**Exercise details:**
The entries that follow include a run beginning at the line with "tan 1x6 brick" and ending at the line with "white 2x3 brick [332,375,414,500]"; restate that run word for word and leave the rest out.

[Stored items]
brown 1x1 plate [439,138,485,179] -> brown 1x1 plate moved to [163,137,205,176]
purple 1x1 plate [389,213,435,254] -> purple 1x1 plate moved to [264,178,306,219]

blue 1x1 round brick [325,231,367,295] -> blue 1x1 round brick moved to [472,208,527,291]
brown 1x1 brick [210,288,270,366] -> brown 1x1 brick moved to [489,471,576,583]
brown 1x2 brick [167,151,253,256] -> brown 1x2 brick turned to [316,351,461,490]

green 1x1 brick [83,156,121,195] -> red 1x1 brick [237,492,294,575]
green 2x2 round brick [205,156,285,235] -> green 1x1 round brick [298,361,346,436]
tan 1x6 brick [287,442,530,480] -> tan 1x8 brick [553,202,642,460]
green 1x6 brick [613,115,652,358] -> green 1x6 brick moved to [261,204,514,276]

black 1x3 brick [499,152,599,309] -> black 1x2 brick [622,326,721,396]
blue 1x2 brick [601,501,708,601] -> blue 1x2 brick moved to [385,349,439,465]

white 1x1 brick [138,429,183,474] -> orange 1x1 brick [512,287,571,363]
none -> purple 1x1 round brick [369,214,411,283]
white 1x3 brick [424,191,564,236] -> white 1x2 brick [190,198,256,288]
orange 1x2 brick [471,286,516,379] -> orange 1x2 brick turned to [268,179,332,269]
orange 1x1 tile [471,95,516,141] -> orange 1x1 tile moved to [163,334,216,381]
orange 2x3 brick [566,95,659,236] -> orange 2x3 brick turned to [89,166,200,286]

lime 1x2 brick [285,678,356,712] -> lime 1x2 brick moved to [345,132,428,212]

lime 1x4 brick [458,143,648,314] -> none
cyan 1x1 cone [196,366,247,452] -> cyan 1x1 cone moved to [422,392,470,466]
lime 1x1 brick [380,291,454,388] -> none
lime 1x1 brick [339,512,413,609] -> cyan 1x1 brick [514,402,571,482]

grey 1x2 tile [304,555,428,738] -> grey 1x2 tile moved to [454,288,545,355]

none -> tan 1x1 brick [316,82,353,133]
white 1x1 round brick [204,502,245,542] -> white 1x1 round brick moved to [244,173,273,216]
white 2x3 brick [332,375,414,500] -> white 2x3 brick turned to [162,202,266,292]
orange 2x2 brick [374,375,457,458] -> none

**Response area:**
tan 1x6 brick [287,442,530,480] -> tan 1x8 brick [553,202,642,460]
green 1x6 brick [613,115,652,358] -> green 1x6 brick moved to [261,204,514,276]

black 1x3 brick [499,152,599,309] -> black 1x2 brick [622,326,721,396]
blue 1x2 brick [601,501,708,601] -> blue 1x2 brick moved to [385,349,439,465]

white 1x1 brick [138,429,183,474] -> orange 1x1 brick [512,287,571,363]
none -> purple 1x1 round brick [369,214,411,283]
white 1x3 brick [424,191,564,236] -> white 1x2 brick [190,198,256,288]
orange 1x2 brick [471,286,516,379] -> orange 1x2 brick turned to [268,179,332,269]
orange 1x1 tile [471,95,516,141] -> orange 1x1 tile moved to [163,334,216,381]
orange 2x3 brick [566,95,659,236] -> orange 2x3 brick turned to [89,166,200,286]

lime 1x2 brick [285,678,356,712] -> lime 1x2 brick moved to [345,132,428,212]

lime 1x4 brick [458,143,648,314] -> none
cyan 1x1 cone [196,366,247,452] -> cyan 1x1 cone moved to [422,392,470,466]
lime 1x1 brick [380,291,454,388] -> none
lime 1x1 brick [339,512,413,609] -> cyan 1x1 brick [514,402,571,482]

grey 1x2 tile [304,555,428,738] -> grey 1x2 tile moved to [454,288,545,355]

none -> tan 1x1 brick [316,82,353,133]
white 1x1 round brick [204,502,245,542] -> white 1x1 round brick moved to [244,173,273,216]
white 2x3 brick [332,375,414,500] -> white 2x3 brick turned to [162,202,266,292]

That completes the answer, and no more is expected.